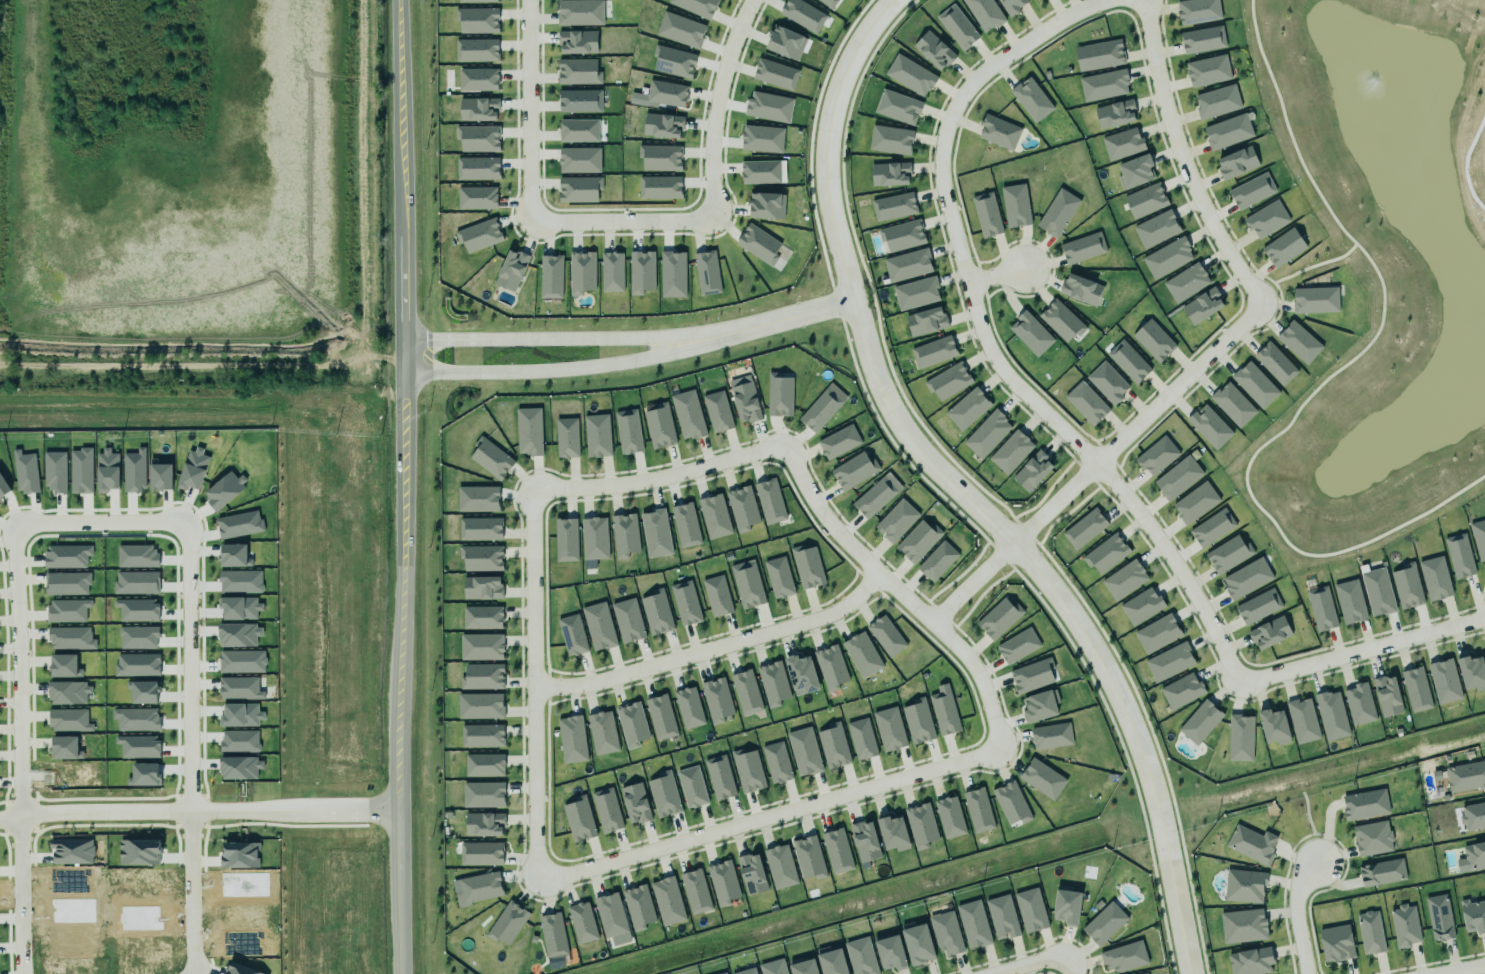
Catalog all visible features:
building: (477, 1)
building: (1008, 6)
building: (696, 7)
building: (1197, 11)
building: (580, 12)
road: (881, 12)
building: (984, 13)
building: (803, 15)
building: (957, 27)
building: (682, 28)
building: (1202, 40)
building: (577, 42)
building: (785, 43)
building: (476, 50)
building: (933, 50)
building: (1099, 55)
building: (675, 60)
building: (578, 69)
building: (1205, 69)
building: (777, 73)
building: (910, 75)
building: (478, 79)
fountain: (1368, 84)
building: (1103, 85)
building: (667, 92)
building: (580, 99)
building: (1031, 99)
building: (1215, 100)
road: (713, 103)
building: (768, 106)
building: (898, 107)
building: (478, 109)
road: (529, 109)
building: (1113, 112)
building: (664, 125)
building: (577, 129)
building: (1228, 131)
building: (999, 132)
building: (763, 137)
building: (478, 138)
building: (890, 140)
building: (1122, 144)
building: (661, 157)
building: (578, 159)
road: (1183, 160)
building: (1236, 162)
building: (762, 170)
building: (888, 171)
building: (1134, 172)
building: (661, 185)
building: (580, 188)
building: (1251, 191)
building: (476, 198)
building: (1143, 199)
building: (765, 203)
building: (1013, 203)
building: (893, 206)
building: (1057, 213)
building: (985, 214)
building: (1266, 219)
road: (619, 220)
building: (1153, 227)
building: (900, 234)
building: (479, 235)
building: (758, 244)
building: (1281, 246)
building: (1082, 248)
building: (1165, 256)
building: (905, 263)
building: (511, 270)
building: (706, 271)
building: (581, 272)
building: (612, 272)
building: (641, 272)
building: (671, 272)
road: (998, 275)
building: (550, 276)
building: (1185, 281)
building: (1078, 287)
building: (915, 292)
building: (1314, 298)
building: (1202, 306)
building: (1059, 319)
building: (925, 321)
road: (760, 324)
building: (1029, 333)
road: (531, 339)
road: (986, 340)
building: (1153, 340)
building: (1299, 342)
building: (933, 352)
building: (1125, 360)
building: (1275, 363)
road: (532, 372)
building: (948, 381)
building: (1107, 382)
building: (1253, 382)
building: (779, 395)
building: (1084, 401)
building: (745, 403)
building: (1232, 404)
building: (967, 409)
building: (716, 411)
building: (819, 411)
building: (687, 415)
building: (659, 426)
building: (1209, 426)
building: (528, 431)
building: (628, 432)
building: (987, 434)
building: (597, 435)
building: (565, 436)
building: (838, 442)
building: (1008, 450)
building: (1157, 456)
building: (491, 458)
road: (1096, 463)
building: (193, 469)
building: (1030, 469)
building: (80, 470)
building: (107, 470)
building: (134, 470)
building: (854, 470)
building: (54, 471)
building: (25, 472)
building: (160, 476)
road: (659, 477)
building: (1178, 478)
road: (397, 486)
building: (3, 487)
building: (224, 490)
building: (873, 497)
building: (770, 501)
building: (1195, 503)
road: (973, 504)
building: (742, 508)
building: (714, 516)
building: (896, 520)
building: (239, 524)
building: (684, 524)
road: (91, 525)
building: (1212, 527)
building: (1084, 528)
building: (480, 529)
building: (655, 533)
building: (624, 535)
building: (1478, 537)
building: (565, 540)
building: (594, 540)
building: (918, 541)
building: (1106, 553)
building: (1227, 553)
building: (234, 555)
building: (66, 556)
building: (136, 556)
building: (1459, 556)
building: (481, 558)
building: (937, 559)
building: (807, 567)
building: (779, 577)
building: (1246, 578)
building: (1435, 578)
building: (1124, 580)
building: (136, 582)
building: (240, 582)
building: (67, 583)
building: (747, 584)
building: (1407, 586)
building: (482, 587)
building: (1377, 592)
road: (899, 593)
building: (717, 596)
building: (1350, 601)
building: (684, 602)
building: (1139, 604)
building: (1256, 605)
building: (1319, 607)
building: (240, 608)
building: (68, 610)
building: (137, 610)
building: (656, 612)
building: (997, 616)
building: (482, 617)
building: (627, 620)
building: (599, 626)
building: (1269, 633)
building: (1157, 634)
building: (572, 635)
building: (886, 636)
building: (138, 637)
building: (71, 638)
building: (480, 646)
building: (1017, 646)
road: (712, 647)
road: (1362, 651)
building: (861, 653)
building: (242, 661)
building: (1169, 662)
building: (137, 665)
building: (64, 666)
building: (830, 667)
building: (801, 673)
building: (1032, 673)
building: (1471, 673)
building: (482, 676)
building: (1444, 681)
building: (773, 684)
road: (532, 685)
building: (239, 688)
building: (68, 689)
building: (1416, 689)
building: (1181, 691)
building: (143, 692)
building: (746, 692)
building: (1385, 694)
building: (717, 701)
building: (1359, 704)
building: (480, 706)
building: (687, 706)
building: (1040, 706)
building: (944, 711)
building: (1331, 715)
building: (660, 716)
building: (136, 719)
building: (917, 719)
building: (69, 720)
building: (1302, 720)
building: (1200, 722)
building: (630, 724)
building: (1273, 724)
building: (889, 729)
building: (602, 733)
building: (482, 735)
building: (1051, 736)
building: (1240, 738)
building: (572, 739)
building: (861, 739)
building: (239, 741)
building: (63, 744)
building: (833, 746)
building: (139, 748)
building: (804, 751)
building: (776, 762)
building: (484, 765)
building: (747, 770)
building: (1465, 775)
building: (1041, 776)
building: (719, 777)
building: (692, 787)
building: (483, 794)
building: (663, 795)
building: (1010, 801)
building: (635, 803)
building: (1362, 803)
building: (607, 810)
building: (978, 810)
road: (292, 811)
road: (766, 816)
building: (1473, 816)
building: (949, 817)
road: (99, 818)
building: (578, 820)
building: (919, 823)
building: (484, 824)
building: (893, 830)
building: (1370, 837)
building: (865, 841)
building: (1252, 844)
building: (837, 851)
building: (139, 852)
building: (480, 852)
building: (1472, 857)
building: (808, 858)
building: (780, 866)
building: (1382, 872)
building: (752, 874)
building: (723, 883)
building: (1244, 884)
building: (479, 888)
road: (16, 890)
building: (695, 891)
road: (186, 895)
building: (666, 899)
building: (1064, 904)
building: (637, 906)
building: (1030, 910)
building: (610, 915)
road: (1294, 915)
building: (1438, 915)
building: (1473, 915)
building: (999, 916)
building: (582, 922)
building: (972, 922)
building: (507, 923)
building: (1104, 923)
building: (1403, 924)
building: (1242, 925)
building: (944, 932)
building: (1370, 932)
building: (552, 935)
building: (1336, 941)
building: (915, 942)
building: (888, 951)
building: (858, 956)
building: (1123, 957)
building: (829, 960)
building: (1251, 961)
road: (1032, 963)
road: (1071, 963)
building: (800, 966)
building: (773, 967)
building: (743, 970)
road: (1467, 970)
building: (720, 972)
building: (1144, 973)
# # # # # # #
◆ Try it: Produce the data again character for character, with the images left out.

◆ Exercise solution:
Catalog all visible features:
building: (477, 1)
building: (1008, 6)
building: (696, 7)
building: (1197, 11)
building: (580, 12)
road: (881, 12)
building: (984, 13)
building: (803, 15)
building: (957, 27)
building: (682, 28)
building: (1202, 40)
building: (577, 42)
building: (785, 43)
building: (476, 50)
building: (933, 50)
building: (1099, 55)
building: (675, 60)
building: (578, 69)
building: (1205, 69)
building: (777, 73)
building: (910, 75)
building: (478, 79)
fountain: (1368, 84)
building: (1103, 85)
building: (667, 92)
building: (580, 99)
building: (1031, 99)
building: (1215, 100)
road: (713, 103)
building: (768, 106)
building: (898, 107)
building: (478, 109)
road: (529, 109)
building: (1113, 112)
building: (664, 125)
building: (577, 129)
building: (1228, 131)
building: (999, 132)
building: (763, 137)
building: (478, 138)
building: (890, 140)
building: (1122, 144)
building: (661, 157)
building: (578, 159)
road: (1183, 160)
building: (1236, 162)
building: (762, 170)
building: (888, 171)
building: (1134, 172)
building: (661, 185)
building: (580, 188)
building: (1251, 191)
building: (476, 198)
building: (1143, 199)
building: (765, 203)
building: (1013, 203)
building: (893, 206)
building: (1057, 213)
building: (985, 214)
building: (1266, 219)
road: (619, 220)
building: (1153, 227)
building: (900, 234)
building: (479, 235)
building: (758, 244)
building: (1281, 246)
building: (1082, 248)
building: (1165, 256)
building: (905, 263)
building: (511, 270)
building: (706, 271)
building: (581, 272)
building: (612, 272)
building: (641, 272)
building: (671, 272)
road: (998, 275)
building: (550, 276)
building: (1185, 281)
building: (1078, 287)
building: (915, 292)
building: (1314, 298)
building: (1202, 306)
building: (1059, 319)
building: (925, 321)
road: (760, 324)
building: (1029, 333)
road: (531, 339)
road: (986, 340)
building: (1153, 340)
building: (1299, 342)
building: (933, 352)
building: (1125, 360)
building: (1275, 363)
road: (532, 372)
building: (948, 381)
building: (1107, 382)
building: (1253, 382)
building: (779, 395)
building: (1084, 401)
building: (745, 403)
building: (1232, 404)
building: (967, 409)
building: (716, 411)
building: (819, 411)
building: (687, 415)
building: (659, 426)
building: (1209, 426)
building: (528, 431)
building: (628, 432)
building: (987, 434)
building: (597, 435)
building: (565, 436)
building: (838, 442)
building: (1008, 450)
building: (1157, 456)
building: (491, 458)
road: (1096, 463)
building: (193, 469)
building: (1030, 469)
building: (80, 470)
building: (107, 470)
building: (134, 470)
building: (854, 470)
building: (54, 471)
building: (25, 472)
building: (160, 476)
road: (659, 477)
building: (1178, 478)
road: (397, 486)
building: (3, 487)
building: (224, 490)
building: (873, 497)
building: (770, 501)
building: (1195, 503)
road: (973, 504)
building: (742, 508)
building: (714, 516)
building: (896, 520)
building: (239, 524)
building: (684, 524)
road: (91, 525)
building: (1212, 527)
building: (1084, 528)
building: (480, 529)
building: (655, 533)
building: (624, 535)
building: (1478, 537)
building: (565, 540)
building: (594, 540)
building: (918, 541)
building: (1106, 553)
building: (1227, 553)
building: (234, 555)
building: (66, 556)
building: (136, 556)
building: (1459, 556)
building: (481, 558)
building: (937, 559)
building: (807, 567)
building: (779, 577)
building: (1246, 578)
building: (1435, 578)
building: (1124, 580)
building: (136, 582)
building: (240, 582)
building: (67, 583)
building: (747, 584)
building: (1407, 586)
building: (482, 587)
building: (1377, 592)
road: (899, 593)
building: (717, 596)
building: (1350, 601)
building: (684, 602)
building: (1139, 604)
building: (1256, 605)
building: (1319, 607)
building: (240, 608)
building: (68, 610)
building: (137, 610)
building: (656, 612)
building: (997, 616)
building: (482, 617)
building: (627, 620)
building: (599, 626)
building: (1269, 633)
building: (1157, 634)
building: (572, 635)
building: (886, 636)
building: (138, 637)
building: (71, 638)
building: (480, 646)
building: (1017, 646)
road: (712, 647)
road: (1362, 651)
building: (861, 653)
building: (242, 661)
building: (1169, 662)
building: (137, 665)
building: (64, 666)
building: (830, 667)
building: (801, 673)
building: (1032, 673)
building: (1471, 673)
building: (482, 676)
building: (1444, 681)
building: (773, 684)
road: (532, 685)
building: (239, 688)
building: (68, 689)
building: (1416, 689)
building: (1181, 691)
building: (143, 692)
building: (746, 692)
building: (1385, 694)
building: (717, 701)
building: (1359, 704)
building: (480, 706)
building: (687, 706)
building: (1040, 706)
building: (944, 711)
building: (1331, 715)
building: (660, 716)
building: (136, 719)
building: (917, 719)
building: (69, 720)
building: (1302, 720)
building: (1200, 722)
building: (630, 724)
building: (1273, 724)
building: (889, 729)
building: (602, 733)
building: (482, 735)
building: (1051, 736)
building: (1240, 738)
building: (572, 739)
building: (861, 739)
building: (239, 741)
building: (63, 744)
building: (833, 746)
building: (139, 748)
building: (804, 751)
building: (776, 762)
building: (484, 765)
building: (747, 770)
building: (1465, 775)
building: (1041, 776)
building: (719, 777)
building: (692, 787)
building: (483, 794)
building: (663, 795)
building: (1010, 801)
building: (635, 803)
building: (1362, 803)
building: (607, 810)
building: (978, 810)
road: (292, 811)
road: (766, 816)
building: (1473, 816)
building: (949, 817)
road: (99, 818)
building: (578, 820)
building: (919, 823)
building: (484, 824)
building: (893, 830)
building: (1370, 837)
building: (865, 841)
building: (1252, 844)
building: (837, 851)
building: (139, 852)
building: (480, 852)
building: (1472, 857)
building: (808, 858)
building: (780, 866)
building: (1382, 872)
building: (752, 874)
building: (723, 883)
building: (1244, 884)
building: (479, 888)
road: (16, 890)
building: (695, 891)
road: (186, 895)
building: (666, 899)
building: (1064, 904)
building: (637, 906)
building: (1030, 910)
building: (610, 915)
road: (1294, 915)
building: (1438, 915)
building: (1473, 915)
building: (999, 916)
building: (582, 922)
building: (972, 922)
building: (507, 923)
building: (1104, 923)
building: (1403, 924)
building: (1242, 925)
building: (944, 932)
building: (1370, 932)
building: (552, 935)
building: (1336, 941)
building: (915, 942)
building: (888, 951)
building: (858, 956)
building: (1123, 957)
building: (829, 960)
building: (1251, 961)
road: (1032, 963)
road: (1071, 963)
building: (800, 966)
building: (773, 967)
building: (743, 970)
road: (1467, 970)
building: (720, 972)
building: (1144, 973)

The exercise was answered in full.